→ Listed entries:
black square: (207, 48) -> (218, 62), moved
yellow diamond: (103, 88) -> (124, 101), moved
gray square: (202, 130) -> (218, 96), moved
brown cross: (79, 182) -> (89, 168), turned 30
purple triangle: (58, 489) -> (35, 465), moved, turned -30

* * *

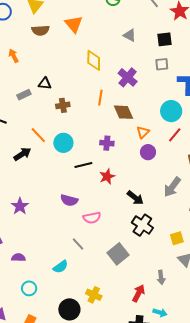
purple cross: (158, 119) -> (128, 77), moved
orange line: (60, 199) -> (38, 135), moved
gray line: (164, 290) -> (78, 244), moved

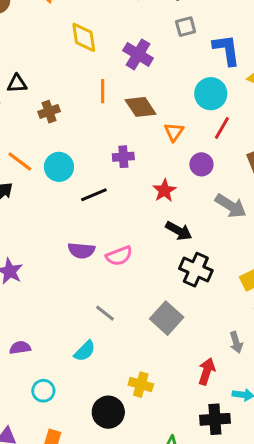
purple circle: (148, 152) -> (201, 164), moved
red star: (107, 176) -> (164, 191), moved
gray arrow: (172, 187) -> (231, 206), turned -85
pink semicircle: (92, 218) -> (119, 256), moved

→ Task details: Return word for word the lines above from the line with "black square: (207, 48) -> (218, 62), moved" to the line with "purple triangle: (58, 489)", including both and leaving out all others.

→ Reply:
black square: (207, 48) -> (218, 62), moved
yellow diamond: (103, 88) -> (124, 101), moved
gray square: (202, 130) -> (218, 96), moved
brown cross: (79, 182) -> (89, 168), turned 30
purple triangle: (58, 489) -> (35, 465), moved, turned -30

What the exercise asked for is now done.